* _DATA UNDER STUDY_:

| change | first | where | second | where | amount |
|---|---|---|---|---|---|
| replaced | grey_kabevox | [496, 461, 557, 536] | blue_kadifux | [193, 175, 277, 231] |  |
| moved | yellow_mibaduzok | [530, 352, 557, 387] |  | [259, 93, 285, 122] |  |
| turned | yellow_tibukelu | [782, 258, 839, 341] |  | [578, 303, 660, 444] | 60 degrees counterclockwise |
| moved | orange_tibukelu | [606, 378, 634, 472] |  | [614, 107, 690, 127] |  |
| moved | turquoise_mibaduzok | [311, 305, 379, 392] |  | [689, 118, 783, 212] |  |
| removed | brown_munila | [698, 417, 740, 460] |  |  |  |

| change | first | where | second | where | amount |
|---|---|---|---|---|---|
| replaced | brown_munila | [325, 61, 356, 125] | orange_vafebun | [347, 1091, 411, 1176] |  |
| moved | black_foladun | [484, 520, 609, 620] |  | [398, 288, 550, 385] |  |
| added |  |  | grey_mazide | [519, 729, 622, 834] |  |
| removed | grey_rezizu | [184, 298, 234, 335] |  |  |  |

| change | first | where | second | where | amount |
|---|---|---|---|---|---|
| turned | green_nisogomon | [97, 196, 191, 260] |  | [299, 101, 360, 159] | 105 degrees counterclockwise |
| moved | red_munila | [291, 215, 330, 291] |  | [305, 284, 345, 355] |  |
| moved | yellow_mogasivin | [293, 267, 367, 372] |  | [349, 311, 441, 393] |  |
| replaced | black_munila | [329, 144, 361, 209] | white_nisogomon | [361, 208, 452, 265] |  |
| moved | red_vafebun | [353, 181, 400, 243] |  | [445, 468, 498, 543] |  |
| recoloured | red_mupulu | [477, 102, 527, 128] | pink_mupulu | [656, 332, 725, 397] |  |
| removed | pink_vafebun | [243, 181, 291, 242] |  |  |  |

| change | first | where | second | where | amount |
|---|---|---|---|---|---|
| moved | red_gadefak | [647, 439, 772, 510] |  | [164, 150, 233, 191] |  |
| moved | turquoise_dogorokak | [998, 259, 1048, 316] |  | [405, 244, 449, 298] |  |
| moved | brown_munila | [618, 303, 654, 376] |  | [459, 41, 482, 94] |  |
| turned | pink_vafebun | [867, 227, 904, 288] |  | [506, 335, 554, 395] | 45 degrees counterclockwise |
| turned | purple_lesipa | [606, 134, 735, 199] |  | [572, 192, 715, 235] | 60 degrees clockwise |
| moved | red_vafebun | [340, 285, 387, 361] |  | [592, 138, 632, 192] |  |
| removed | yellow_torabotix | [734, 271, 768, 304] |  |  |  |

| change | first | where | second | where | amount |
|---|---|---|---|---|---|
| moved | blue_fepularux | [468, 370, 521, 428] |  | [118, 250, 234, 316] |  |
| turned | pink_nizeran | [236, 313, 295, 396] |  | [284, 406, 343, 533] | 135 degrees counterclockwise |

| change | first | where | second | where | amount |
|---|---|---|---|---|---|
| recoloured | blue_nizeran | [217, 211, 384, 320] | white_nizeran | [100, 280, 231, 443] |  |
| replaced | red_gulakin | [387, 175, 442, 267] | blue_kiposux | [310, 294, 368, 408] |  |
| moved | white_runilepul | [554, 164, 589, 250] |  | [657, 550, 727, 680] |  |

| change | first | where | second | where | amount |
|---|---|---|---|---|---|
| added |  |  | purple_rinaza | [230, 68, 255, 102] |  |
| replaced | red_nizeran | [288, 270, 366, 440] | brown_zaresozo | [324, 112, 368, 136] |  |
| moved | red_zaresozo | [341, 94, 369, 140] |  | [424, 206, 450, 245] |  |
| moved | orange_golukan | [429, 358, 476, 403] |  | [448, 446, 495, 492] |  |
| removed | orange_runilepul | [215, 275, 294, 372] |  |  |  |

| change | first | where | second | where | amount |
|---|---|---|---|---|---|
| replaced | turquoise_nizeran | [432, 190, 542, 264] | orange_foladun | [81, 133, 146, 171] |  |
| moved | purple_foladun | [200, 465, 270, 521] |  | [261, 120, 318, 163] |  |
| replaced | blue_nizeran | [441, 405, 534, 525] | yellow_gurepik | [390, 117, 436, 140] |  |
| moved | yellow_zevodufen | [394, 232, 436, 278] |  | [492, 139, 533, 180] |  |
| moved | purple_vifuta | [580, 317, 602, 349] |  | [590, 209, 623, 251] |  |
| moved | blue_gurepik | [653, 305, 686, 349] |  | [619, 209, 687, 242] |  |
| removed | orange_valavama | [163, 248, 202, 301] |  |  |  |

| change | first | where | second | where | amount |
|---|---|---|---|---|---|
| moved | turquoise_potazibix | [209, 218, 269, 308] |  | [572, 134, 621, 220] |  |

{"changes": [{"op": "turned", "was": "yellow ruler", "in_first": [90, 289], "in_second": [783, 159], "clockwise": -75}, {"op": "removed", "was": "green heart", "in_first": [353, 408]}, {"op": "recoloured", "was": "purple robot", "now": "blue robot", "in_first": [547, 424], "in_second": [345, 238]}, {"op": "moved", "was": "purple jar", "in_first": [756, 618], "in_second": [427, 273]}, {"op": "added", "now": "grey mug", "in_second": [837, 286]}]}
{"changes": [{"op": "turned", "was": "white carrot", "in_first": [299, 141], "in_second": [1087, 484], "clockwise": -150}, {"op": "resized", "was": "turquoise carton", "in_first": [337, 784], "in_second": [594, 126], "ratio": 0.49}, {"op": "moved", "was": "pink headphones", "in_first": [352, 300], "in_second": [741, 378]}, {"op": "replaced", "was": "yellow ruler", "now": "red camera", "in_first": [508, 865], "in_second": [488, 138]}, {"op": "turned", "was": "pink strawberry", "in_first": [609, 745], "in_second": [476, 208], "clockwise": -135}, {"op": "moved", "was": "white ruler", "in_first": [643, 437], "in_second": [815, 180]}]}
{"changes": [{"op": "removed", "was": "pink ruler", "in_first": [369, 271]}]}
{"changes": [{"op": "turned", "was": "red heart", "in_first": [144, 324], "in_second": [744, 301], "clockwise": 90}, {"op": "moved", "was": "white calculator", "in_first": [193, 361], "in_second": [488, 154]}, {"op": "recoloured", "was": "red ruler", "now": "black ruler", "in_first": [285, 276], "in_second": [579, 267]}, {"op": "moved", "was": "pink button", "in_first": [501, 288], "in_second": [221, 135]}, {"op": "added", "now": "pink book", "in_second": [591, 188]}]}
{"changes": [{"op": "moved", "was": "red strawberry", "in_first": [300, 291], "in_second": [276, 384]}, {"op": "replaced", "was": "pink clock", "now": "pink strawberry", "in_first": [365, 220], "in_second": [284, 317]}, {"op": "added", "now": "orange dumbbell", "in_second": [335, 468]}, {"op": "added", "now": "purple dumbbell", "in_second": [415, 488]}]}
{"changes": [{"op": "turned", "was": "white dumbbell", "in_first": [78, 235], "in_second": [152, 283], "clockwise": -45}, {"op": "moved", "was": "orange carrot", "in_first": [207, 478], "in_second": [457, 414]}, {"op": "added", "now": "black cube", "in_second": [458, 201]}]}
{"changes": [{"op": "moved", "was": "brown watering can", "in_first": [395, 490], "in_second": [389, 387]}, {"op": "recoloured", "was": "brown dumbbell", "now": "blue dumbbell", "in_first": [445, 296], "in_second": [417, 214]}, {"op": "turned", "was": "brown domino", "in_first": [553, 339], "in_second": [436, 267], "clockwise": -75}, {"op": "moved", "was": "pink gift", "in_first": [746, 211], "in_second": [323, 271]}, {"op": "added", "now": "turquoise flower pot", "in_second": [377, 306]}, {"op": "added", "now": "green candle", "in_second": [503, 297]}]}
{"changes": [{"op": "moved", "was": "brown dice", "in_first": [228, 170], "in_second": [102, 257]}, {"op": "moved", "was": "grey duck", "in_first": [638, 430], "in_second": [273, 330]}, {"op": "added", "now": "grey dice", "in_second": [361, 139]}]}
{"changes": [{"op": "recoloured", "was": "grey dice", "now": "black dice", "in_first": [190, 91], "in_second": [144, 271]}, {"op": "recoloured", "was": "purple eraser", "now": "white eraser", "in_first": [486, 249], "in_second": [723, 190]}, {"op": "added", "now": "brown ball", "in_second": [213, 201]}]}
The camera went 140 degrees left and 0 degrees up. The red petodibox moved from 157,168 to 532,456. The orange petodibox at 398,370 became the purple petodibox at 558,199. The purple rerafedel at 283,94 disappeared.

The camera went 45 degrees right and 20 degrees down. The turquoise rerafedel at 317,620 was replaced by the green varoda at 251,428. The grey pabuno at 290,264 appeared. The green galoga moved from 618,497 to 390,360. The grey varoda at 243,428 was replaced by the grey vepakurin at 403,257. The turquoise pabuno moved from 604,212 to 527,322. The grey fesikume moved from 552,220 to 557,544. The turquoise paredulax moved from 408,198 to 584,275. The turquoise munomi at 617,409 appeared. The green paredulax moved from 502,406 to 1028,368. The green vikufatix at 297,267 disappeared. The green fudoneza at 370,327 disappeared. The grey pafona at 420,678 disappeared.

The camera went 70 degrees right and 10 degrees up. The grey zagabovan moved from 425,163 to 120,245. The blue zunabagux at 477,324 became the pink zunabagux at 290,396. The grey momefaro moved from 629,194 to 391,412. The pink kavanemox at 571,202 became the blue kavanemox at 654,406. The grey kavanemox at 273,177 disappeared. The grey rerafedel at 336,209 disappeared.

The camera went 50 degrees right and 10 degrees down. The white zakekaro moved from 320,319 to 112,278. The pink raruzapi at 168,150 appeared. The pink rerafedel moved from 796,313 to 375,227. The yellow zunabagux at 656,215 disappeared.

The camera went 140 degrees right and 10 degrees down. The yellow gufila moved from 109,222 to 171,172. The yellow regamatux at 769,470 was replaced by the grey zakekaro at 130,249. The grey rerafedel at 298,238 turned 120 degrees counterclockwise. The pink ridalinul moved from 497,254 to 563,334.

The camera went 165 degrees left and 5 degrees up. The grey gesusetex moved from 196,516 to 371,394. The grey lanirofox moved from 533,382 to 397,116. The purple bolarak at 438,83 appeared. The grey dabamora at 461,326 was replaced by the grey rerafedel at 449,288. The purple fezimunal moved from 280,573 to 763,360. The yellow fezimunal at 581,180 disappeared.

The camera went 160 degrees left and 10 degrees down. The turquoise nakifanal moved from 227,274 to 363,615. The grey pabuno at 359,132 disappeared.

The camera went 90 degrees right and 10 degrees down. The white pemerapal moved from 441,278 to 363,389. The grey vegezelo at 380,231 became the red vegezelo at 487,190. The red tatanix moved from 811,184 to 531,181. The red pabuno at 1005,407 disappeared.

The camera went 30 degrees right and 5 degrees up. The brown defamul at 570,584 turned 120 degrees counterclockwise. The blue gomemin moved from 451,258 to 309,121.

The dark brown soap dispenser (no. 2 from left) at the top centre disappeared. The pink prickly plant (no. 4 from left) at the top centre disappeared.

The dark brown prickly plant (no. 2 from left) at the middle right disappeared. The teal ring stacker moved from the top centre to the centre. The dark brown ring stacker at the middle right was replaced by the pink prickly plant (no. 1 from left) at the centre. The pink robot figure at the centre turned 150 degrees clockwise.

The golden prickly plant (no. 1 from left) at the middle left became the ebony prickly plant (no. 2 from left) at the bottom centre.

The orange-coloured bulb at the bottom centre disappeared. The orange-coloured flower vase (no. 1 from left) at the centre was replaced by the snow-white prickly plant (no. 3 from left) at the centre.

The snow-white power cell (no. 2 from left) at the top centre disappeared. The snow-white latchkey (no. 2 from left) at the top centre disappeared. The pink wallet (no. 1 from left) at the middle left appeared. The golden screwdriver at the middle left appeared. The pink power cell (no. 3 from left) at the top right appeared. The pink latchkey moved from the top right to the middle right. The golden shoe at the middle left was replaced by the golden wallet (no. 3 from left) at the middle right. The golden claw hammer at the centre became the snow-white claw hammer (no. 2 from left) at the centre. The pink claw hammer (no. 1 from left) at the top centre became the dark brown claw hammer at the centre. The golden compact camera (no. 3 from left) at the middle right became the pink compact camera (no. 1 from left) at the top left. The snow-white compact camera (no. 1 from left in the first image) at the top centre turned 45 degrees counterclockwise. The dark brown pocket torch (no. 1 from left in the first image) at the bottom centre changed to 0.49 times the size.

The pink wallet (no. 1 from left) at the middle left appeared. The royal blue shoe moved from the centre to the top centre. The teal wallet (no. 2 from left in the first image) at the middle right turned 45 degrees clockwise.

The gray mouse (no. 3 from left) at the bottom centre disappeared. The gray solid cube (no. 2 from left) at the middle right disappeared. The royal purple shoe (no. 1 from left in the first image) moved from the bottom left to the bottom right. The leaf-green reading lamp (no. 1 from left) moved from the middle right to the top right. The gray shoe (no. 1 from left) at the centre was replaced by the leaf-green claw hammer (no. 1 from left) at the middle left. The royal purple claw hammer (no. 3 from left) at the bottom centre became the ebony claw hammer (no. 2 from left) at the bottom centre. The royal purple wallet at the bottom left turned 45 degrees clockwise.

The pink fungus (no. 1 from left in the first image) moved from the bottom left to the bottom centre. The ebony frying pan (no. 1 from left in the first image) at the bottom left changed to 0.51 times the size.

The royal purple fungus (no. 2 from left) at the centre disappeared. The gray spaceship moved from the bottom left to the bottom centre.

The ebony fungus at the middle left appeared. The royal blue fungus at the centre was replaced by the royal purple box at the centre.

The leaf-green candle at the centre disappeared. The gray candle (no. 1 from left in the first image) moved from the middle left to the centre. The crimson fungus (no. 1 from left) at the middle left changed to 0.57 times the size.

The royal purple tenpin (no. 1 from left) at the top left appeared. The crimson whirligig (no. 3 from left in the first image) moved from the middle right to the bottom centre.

* _WHAT THIS TASK INVOLVES_:
Look above for the line that contains "replaced | grey_kabevox". Starting there, transcribe every line exactly until you have copied the line that contains "moved | turquoise_mibaduzok".

* _EXERCISE RESPONSE_:
| replaced | grey_kabevox | [496, 461, 557, 536] | blue_kadifux | [193, 175, 277, 231] |  |
| moved | yellow_mibaduzok | [530, 352, 557, 387] |  | [259, 93, 285, 122] |  |
| turned | yellow_tibukelu | [782, 258, 839, 341] |  | [578, 303, 660, 444] | 60 degrees counterclockwise |
| moved | orange_tibukelu | [606, 378, 634, 472] |  | [614, 107, 690, 127] |  |
| moved | turquoise_mibaduzok | [311, 305, 379, 392] |  | [689, 118, 783, 212] |  |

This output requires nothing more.